#### [Dataset extract]
○ ○ ○ ○

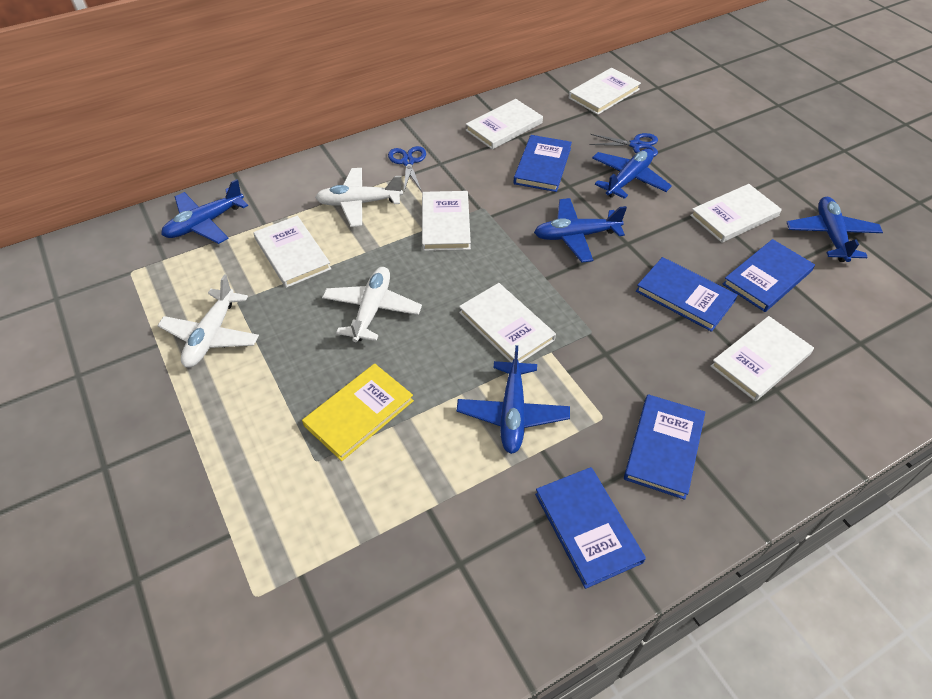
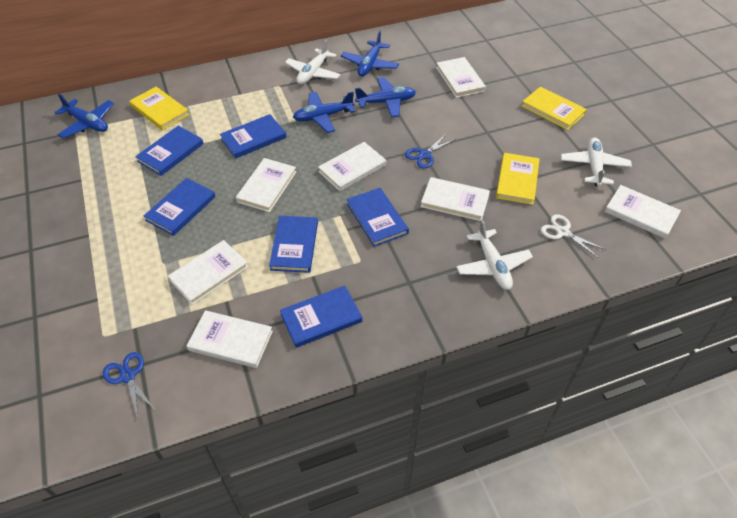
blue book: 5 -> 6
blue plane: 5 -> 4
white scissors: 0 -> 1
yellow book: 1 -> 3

○ ○ ○ ○

#### [Exercise]
Return all the lines above exactly; none of the pictures should appear.

#### [Result of this task]
blue book: 5 -> 6
blue plane: 5 -> 4
white scissors: 0 -> 1
yellow book: 1 -> 3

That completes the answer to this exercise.